Exercise => Could you print, exactly and without pictures, only the lines from the one with "ENC pin SW: D7 -> D6" through the end of the records below?

Extracted data =>

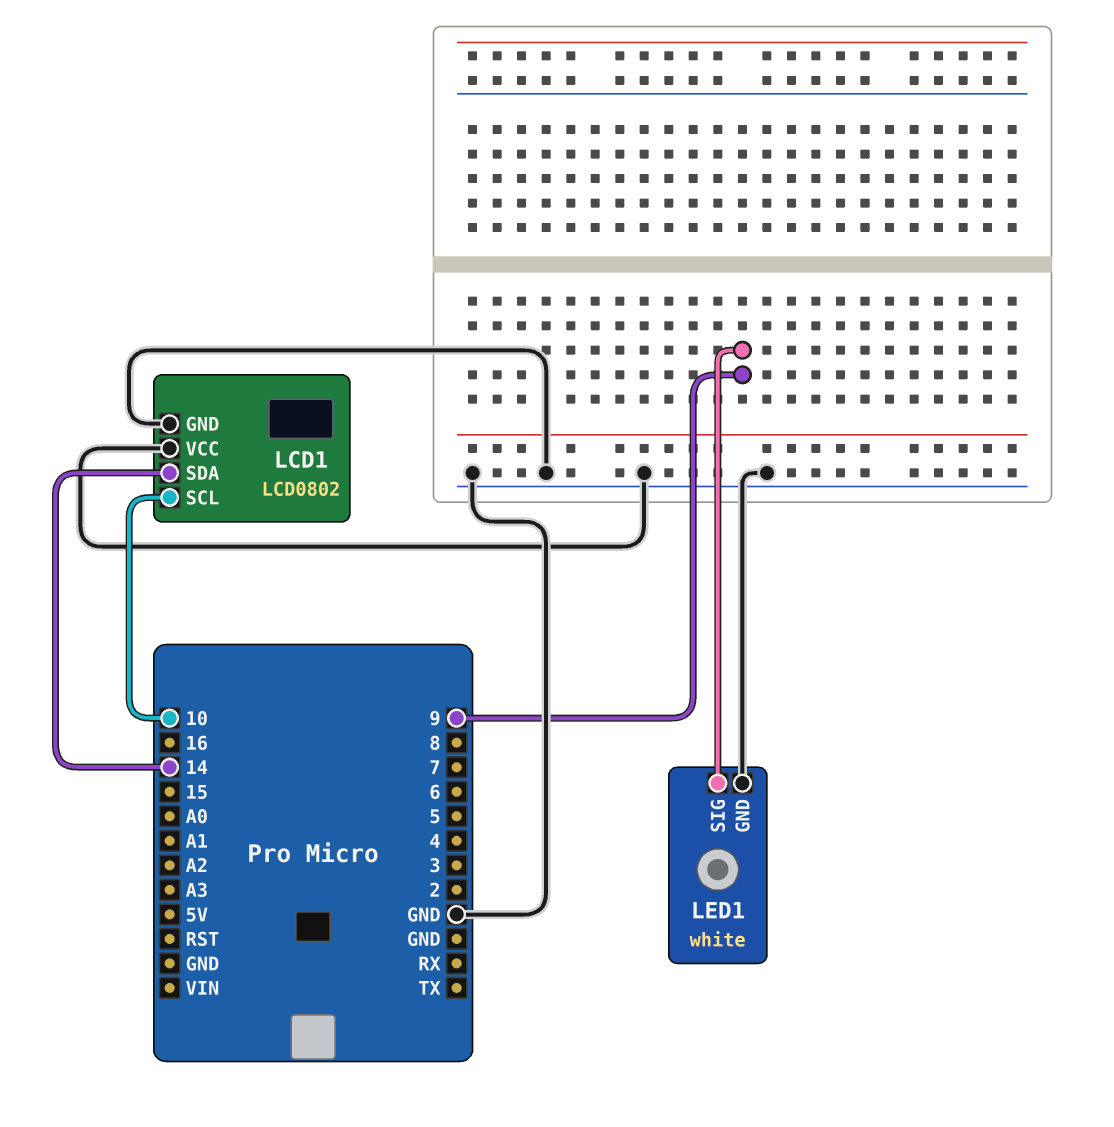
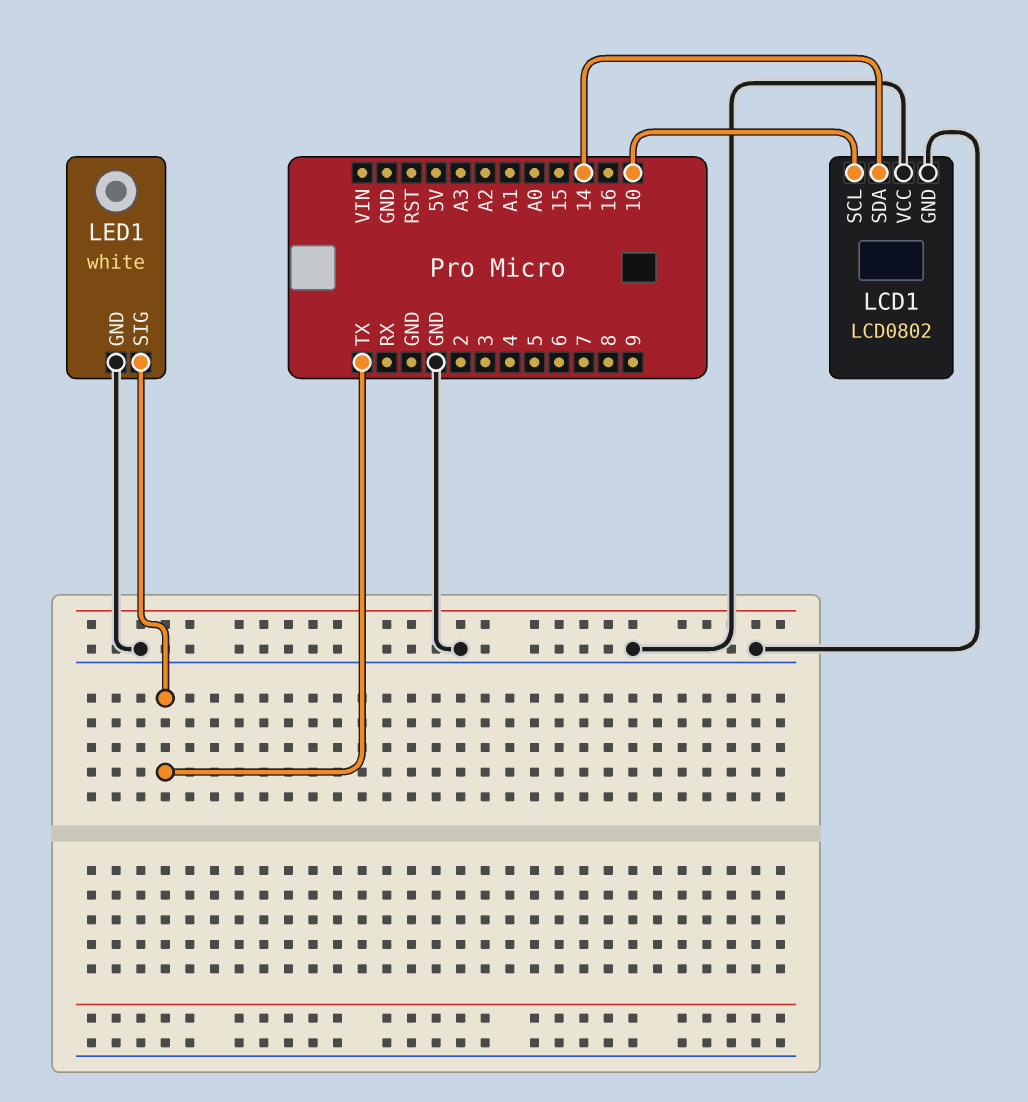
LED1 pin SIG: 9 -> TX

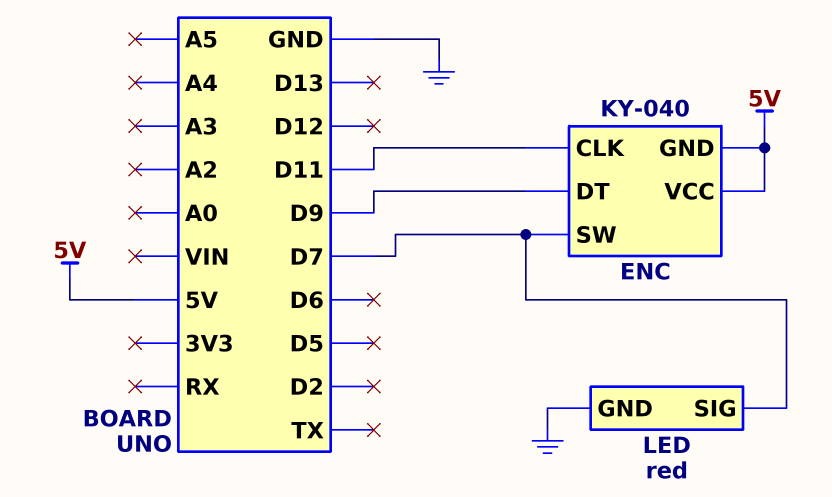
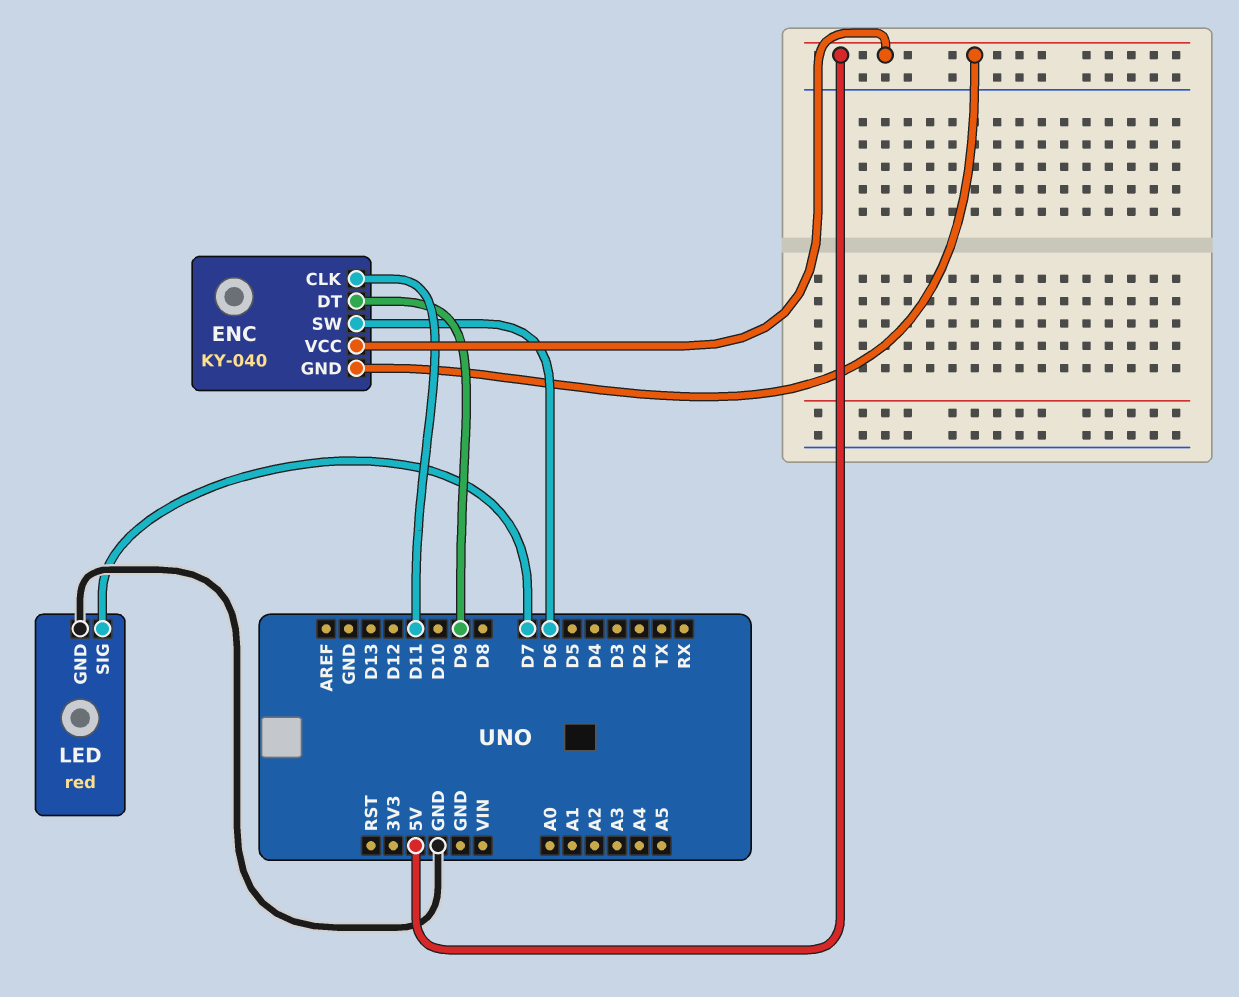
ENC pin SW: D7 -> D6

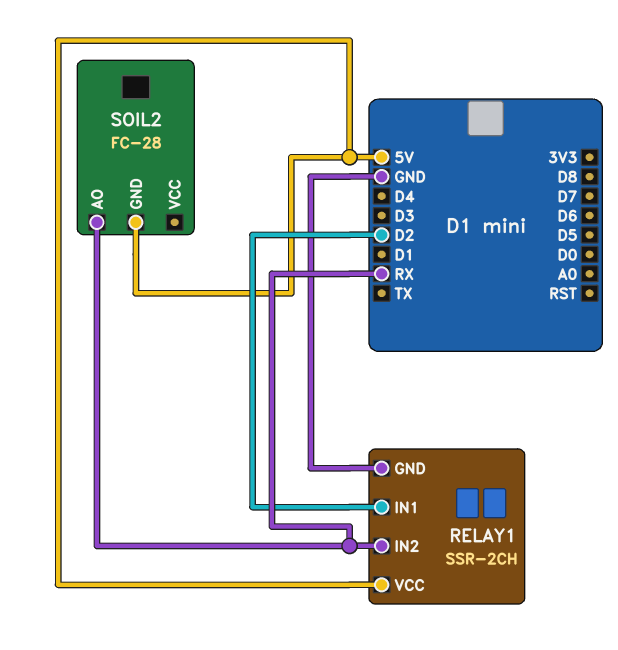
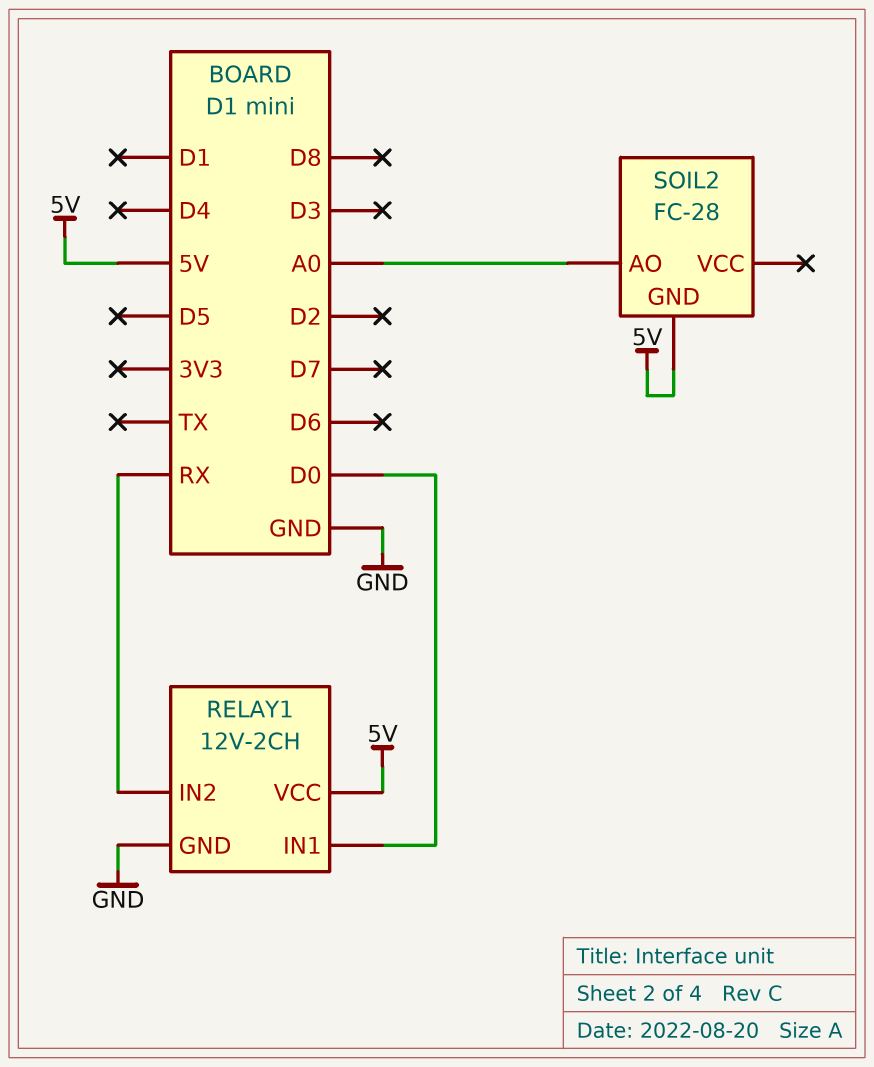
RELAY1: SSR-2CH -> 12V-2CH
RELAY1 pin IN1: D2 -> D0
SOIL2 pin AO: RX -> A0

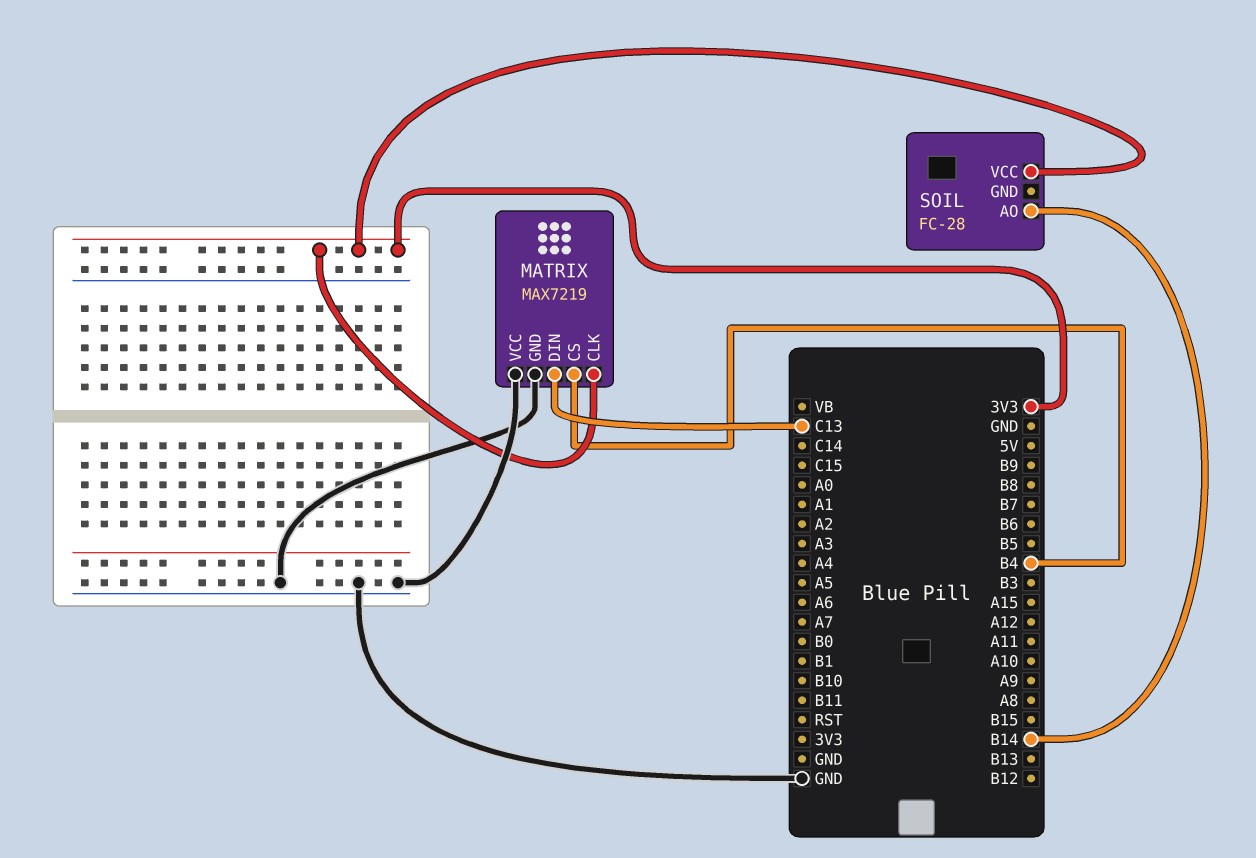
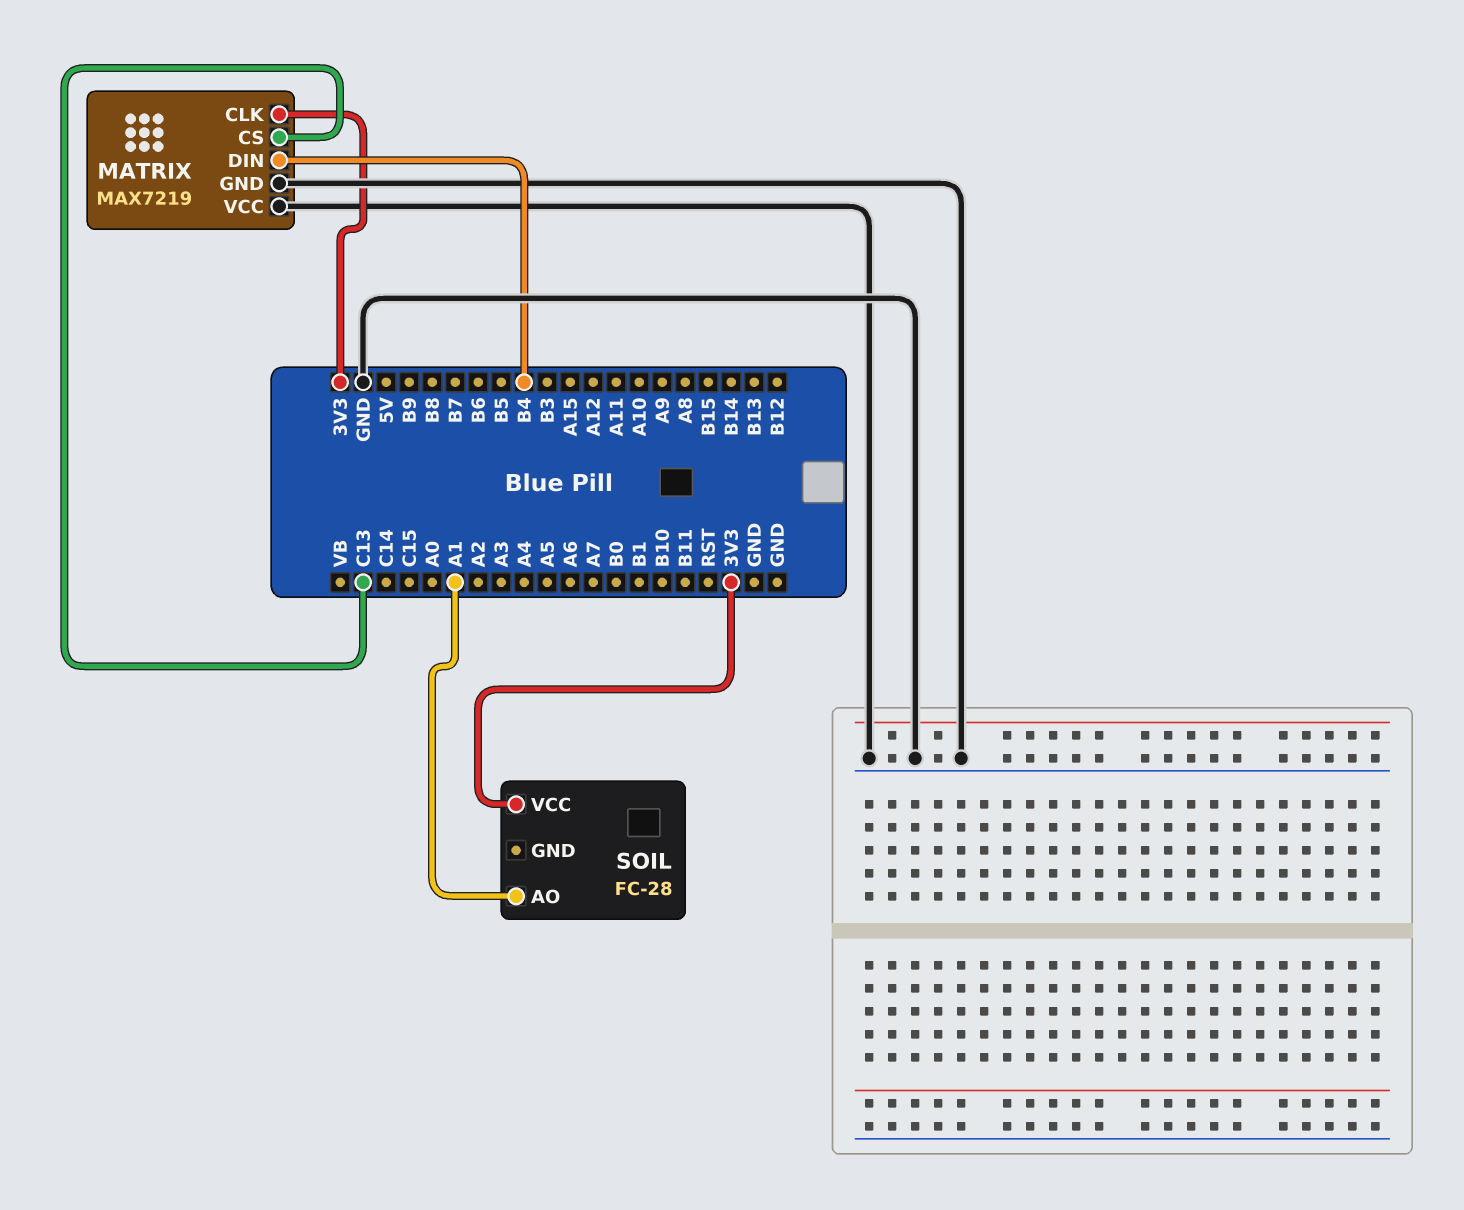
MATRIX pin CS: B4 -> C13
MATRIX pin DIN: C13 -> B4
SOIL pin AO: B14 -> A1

The completed task =>
ENC pin SW: D7 -> D6

RELAY1: SSR-2CH -> 12V-2CH
RELAY1 pin IN1: D2 -> D0
SOIL2 pin AO: RX -> A0

MATRIX pin CS: B4 -> C13
MATRIX pin DIN: C13 -> B4
SOIL pin AO: B14 -> A1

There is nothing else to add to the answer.